**EXERCISE DETAILS**
When you return the data, keep every word exact and include none of the images.

**LISTED RECORDS**
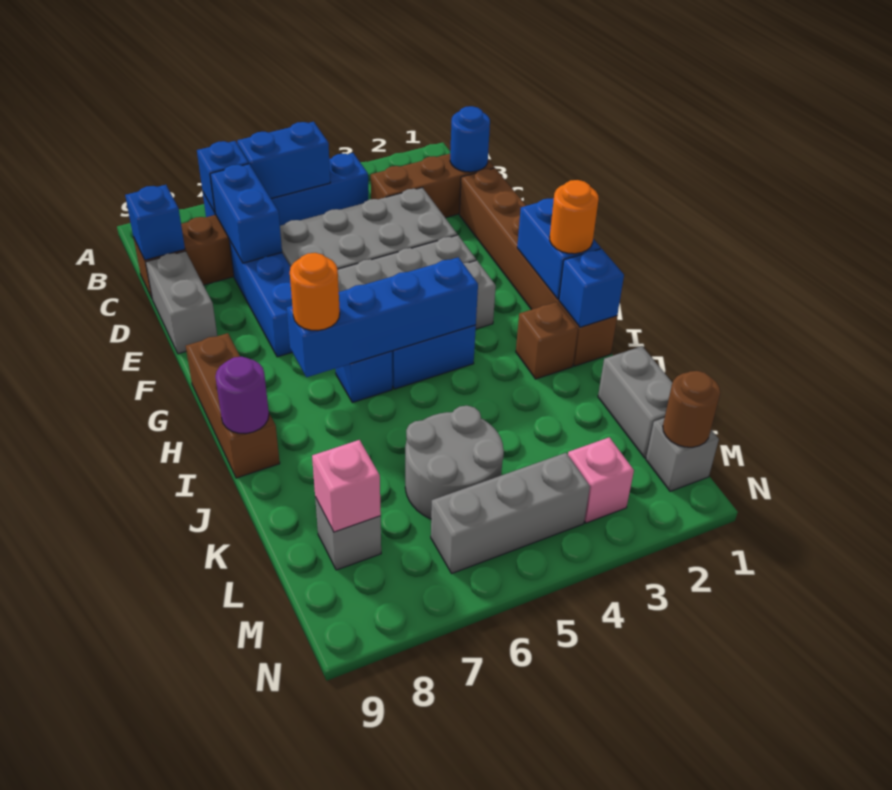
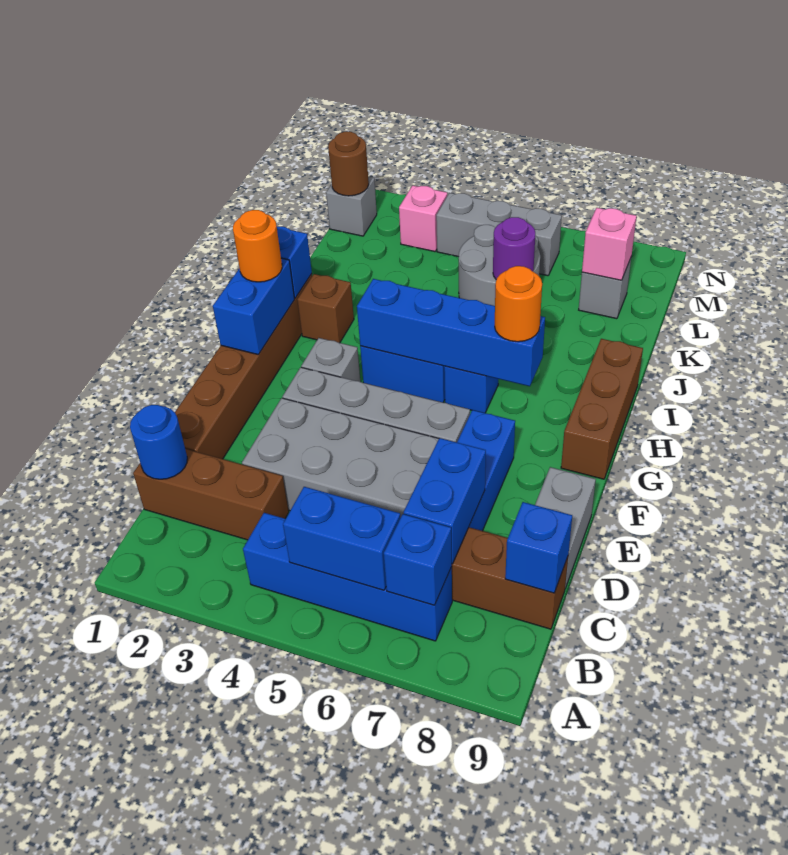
purple 1x1 round brick [215,357,269,434] -> purple 1x1 round brick moved to [493,217,535,279]
grey 1x2 brick [598,346,672,458] -> none

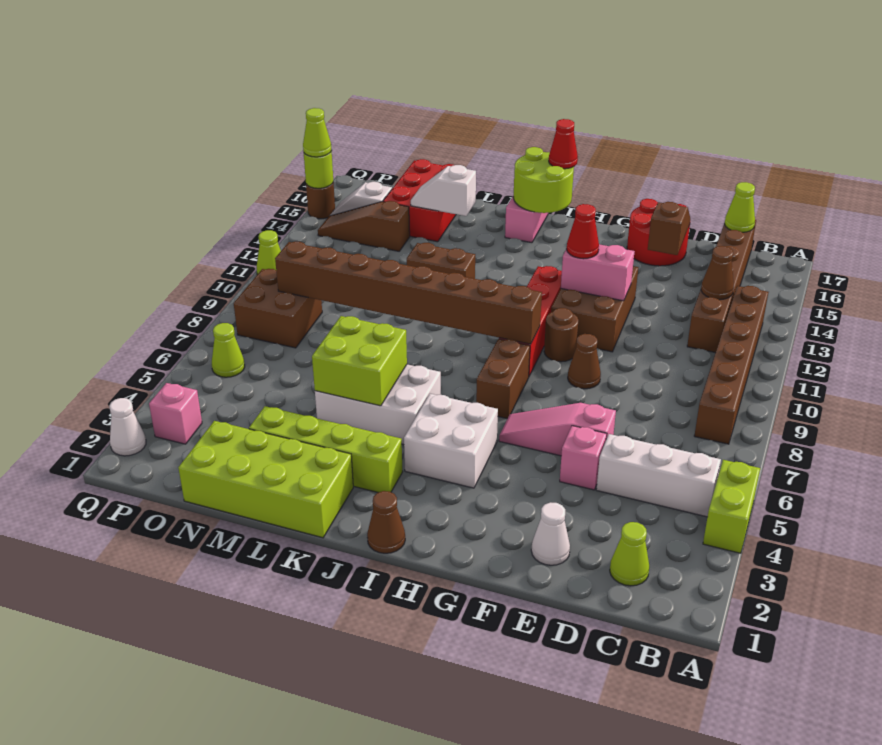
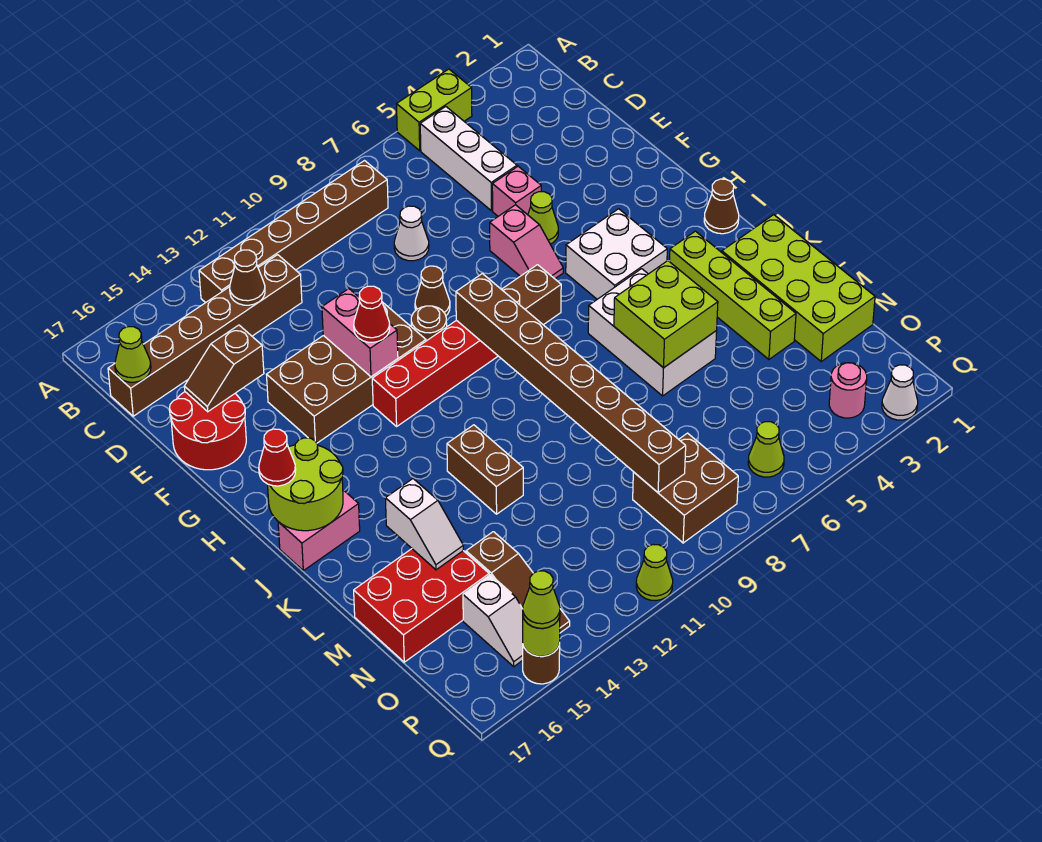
lime 1x1 cone [610,522,649,586] -> lime 1x1 cone moved to [528,192,558,244]
white 1x1 cone [531,502,570,565] -> white 1x1 cone moved to [394,206,429,261]
pink 1x3 slope [499,403,616,456] -> pink 1x2 slope [490,205,563,279]
brown 2x3 brick [551,266,638,352] -> brown 2x4 brick [266,302,426,443]
pink 1x1 brick [149,383,202,444] -> pink 1x1 round brick [829,363,867,418]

**EXERCISE RESULT**
purple 1x1 round brick [215,357,269,434] -> purple 1x1 round brick moved to [493,217,535,279]
grey 1x2 brick [598,346,672,458] -> none

lime 1x1 cone [610,522,649,586] -> lime 1x1 cone moved to [528,192,558,244]
white 1x1 cone [531,502,570,565] -> white 1x1 cone moved to [394,206,429,261]
pink 1x3 slope [499,403,616,456] -> pink 1x2 slope [490,205,563,279]
brown 2x3 brick [551,266,638,352] -> brown 2x4 brick [266,302,426,443]
pink 1x1 brick [149,383,202,444] -> pink 1x1 round brick [829,363,867,418]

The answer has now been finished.